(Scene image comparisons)

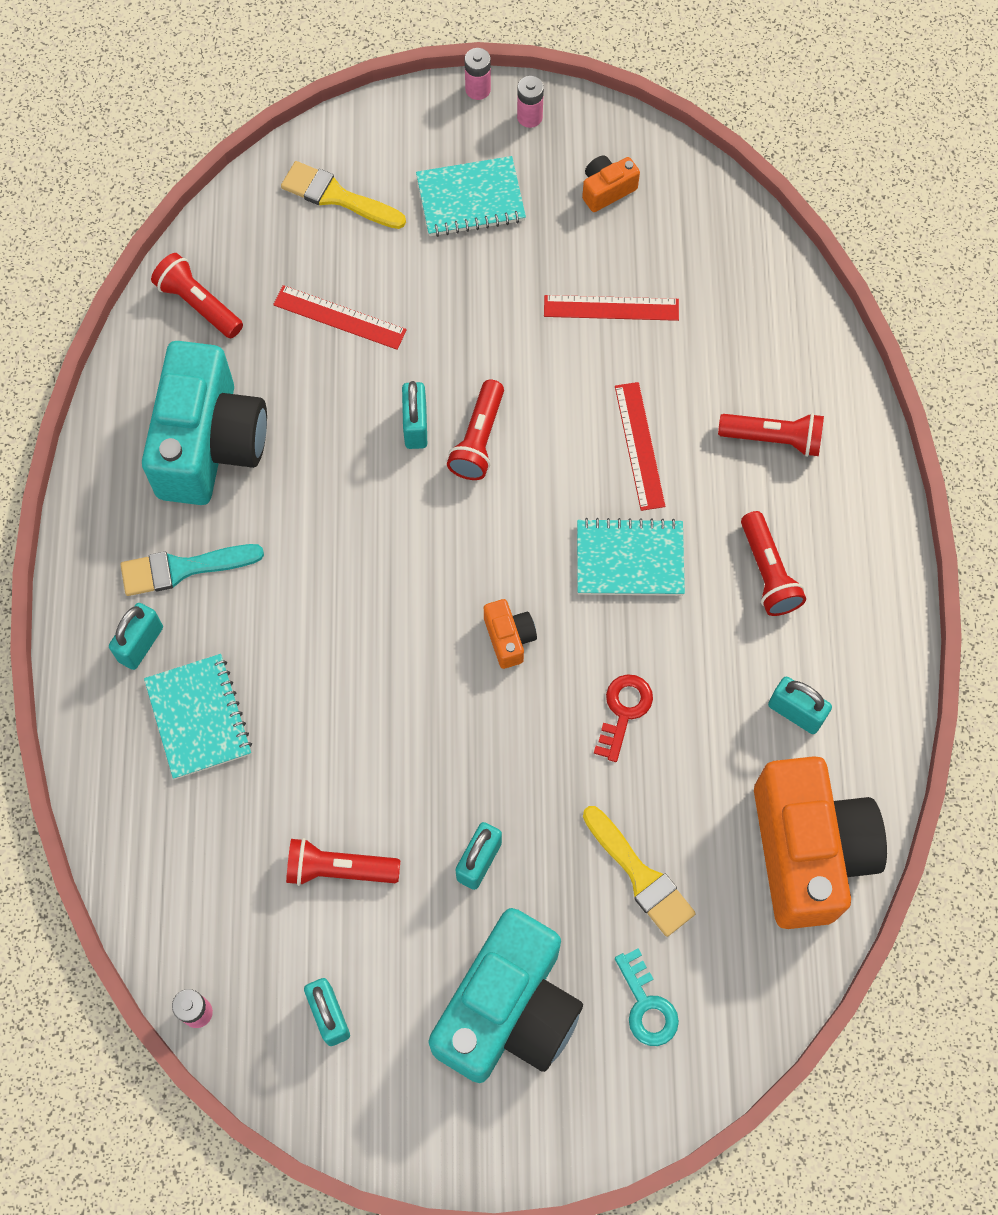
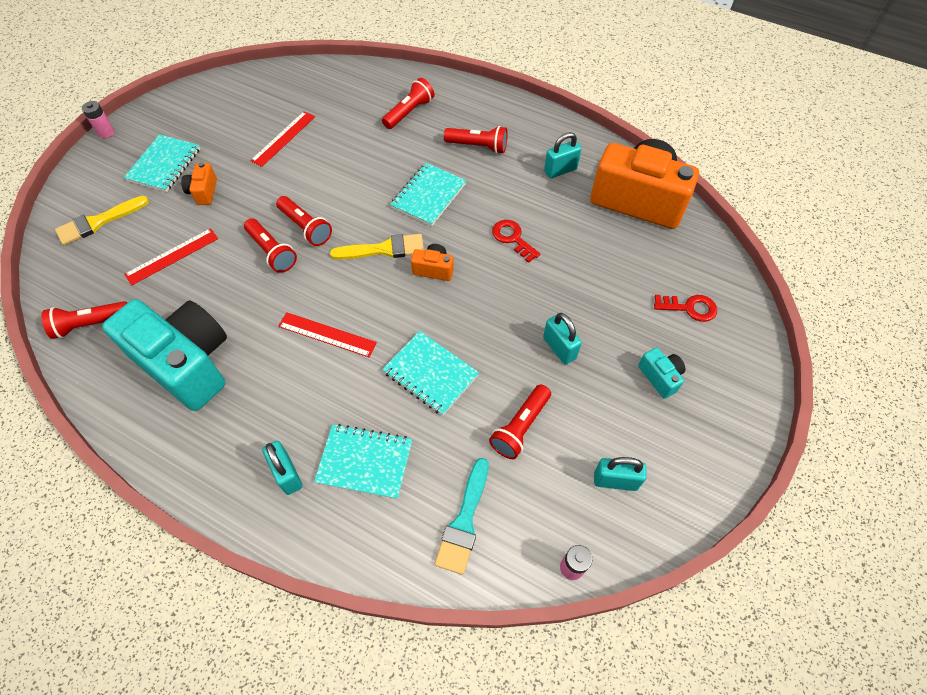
camera: 60 degrees left, 10 degrees down
(183, 568) = (256, 421): turquoise brush -> turquoise brush (464, 521)
(351, 724) = (430, 374): none -> turquoise notebook
(415, 426) = (272, 252): turquoise padlock -> red flashlight
(508, 1010) = (660, 377): turquoise camera -> turquoise camera, size x0.42
(529, 117) = (145, 120): pink battery -> none
(607, 190) = (218, 110): orange camera -> orange camera (203, 192)
(639, 445) = (369, 163): red ruler -> red ruler (327, 334)
(640, 876) = (612, 275): yellow brush -> yellow brush (384, 249)
(646, 1005) = (689, 308): turquoise key -> red key

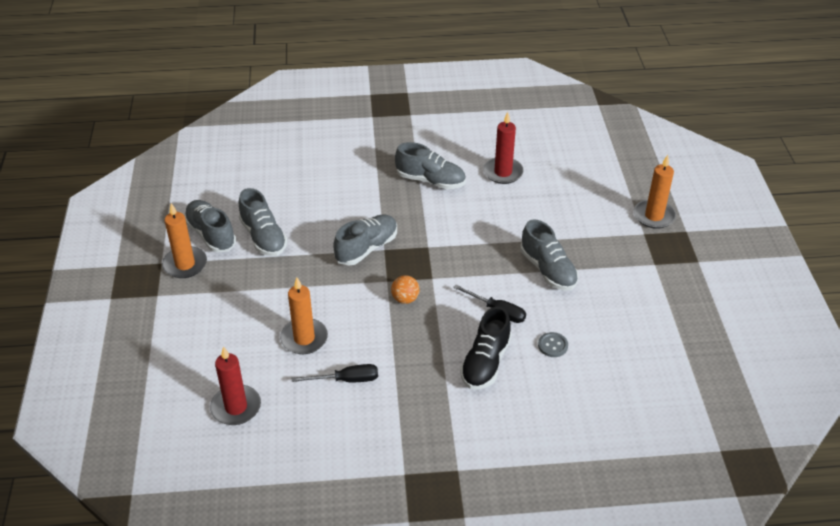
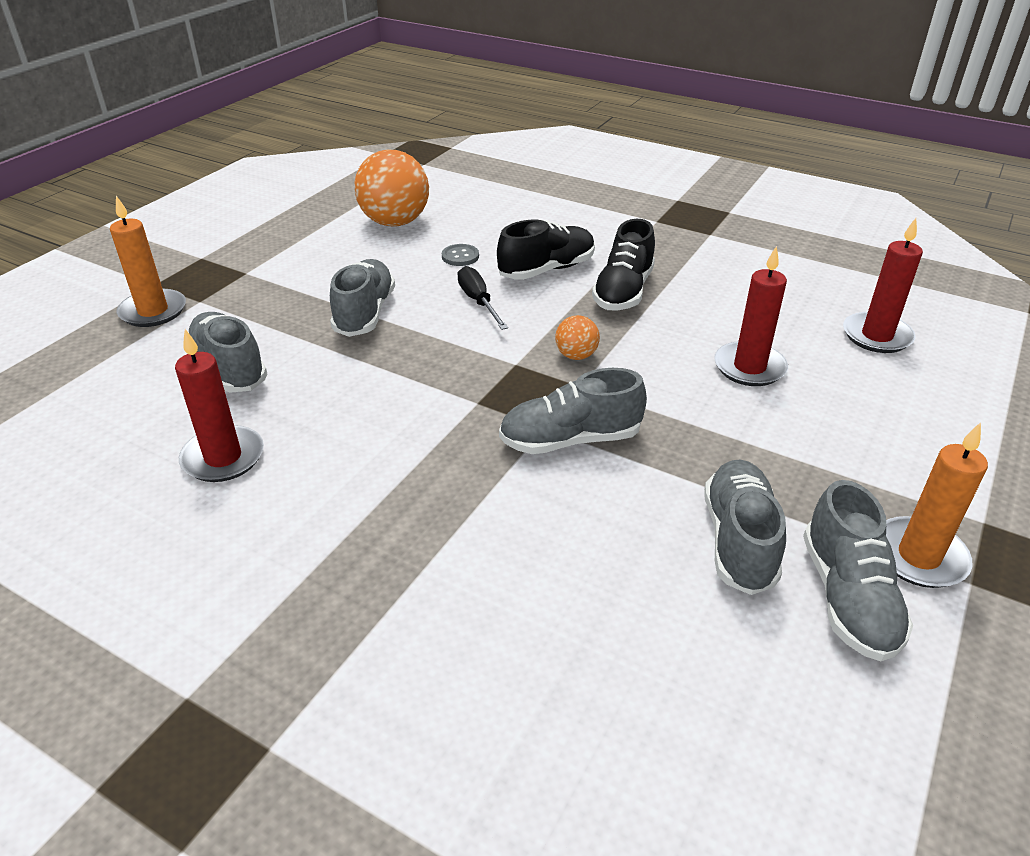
camera: 145 degrees left, 5 degrees down
(304, 338) = (749, 367): orange candle -> red candle
(346, 380) = (720, 311): black screwdriver -> none
(419, 367) = (623, 291): none -> black shoe
(430, 180) = (349, 503): grey shoe -> grey shoe (229, 368)
(637, 357) = (395, 222): none -> orange ball

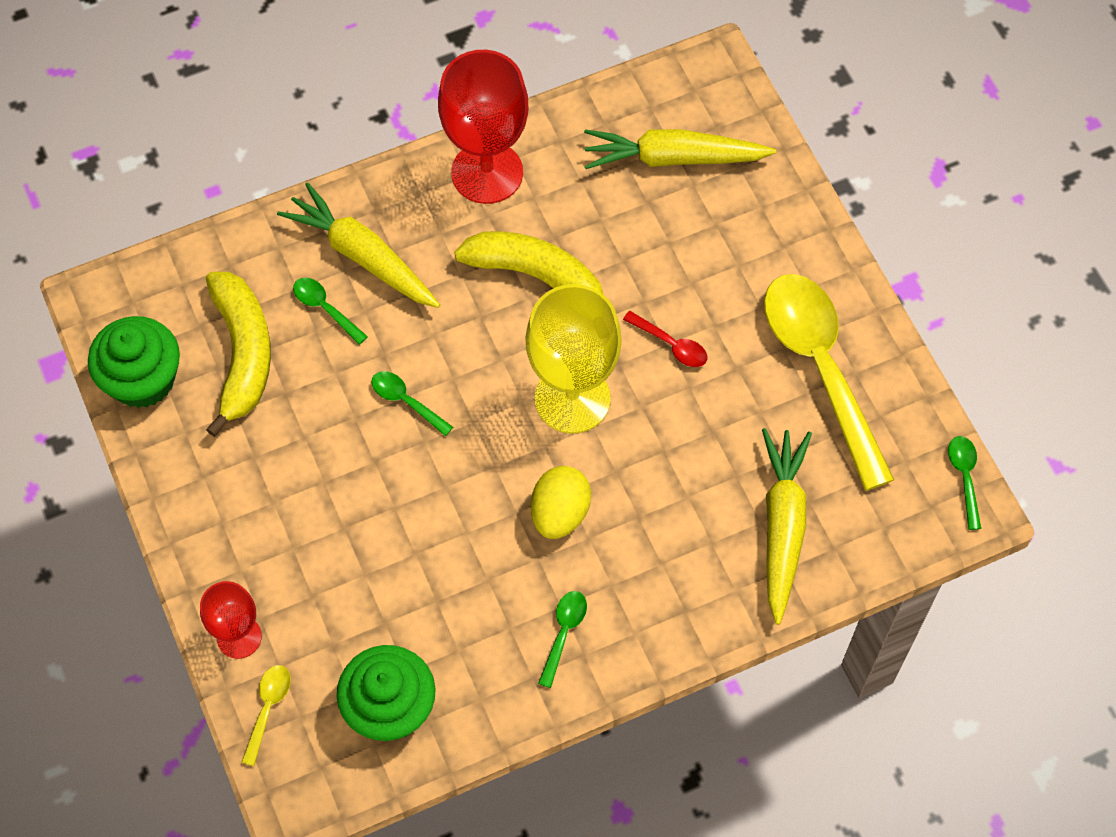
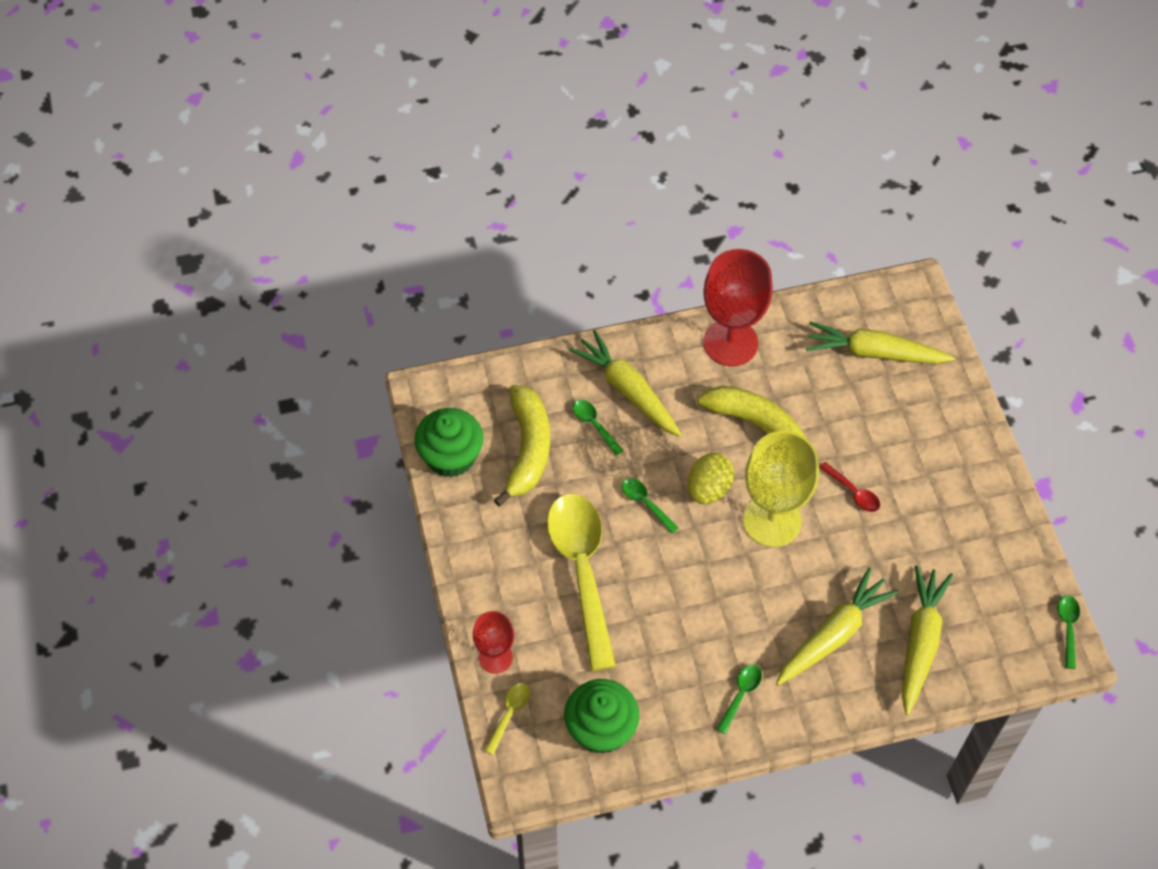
camera: 10 degrees right, 5 degrees down
(560, 513) = (750, 605): yellow egg -> yellow egg (709, 489)
(671, 534) = (833, 634): none -> yellow carrot
(820, 368) = (966, 528): yellow spoon -> yellow spoon (582, 571)

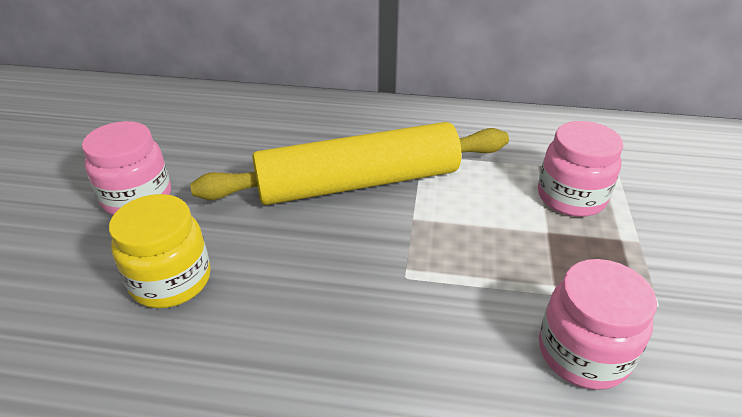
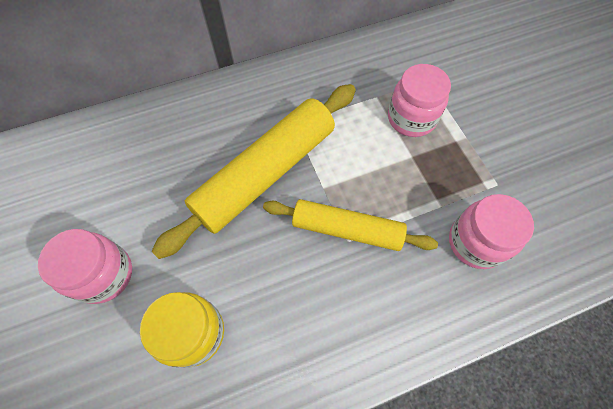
camera: 30 degrees left, 25 degrees up
(412, 265) = (347, 229): none -> yellow rolling pin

(THE TASK)
Word for word, write out each of the records, but not the pictures.

(RESULT OF THE EXERCISE)
camera: 60 degrees left, 10 degrees down
(183, 568) = (256, 421): turquoise brush -> turquoise brush (464, 521)
(351, 724) = (430, 374): none -> turquoise notebook
(415, 426) = (272, 252): turquoise padlock -> red flashlight
(508, 1010) = (660, 377): turquoise camera -> turquoise camera, size x0.42
(529, 117) = (145, 120): pink battery -> none
(607, 190) = (218, 110): orange camera -> orange camera (203, 192)
(639, 445) = (369, 163): red ruler -> red ruler (327, 334)
(640, 876) = (612, 275): yellow brush -> yellow brush (384, 249)
(646, 1005) = (689, 308): turquoise key -> red key

camera: 145 degrees left, 5 degrees down
(304, 338) = (749, 367): orange candle -> red candle
(346, 380) = (720, 311): black screwdriver -> none
(419, 367) = (623, 291): none -> black shoe
(430, 180) = (349, 503): grey shoe -> grey shoe (229, 368)
(637, 357) = (395, 222): none -> orange ball

camera: 10 degrees right, 5 degrees down
(560, 513) = (750, 605): yellow egg -> yellow egg (709, 489)
(671, 534) = (833, 634): none -> yellow carrot
(820, 368) = (966, 528): yellow spoon -> yellow spoon (582, 571)

camera: 30 degrees left, 25 degrees up
(412, 265) = (347, 229): none -> yellow rolling pin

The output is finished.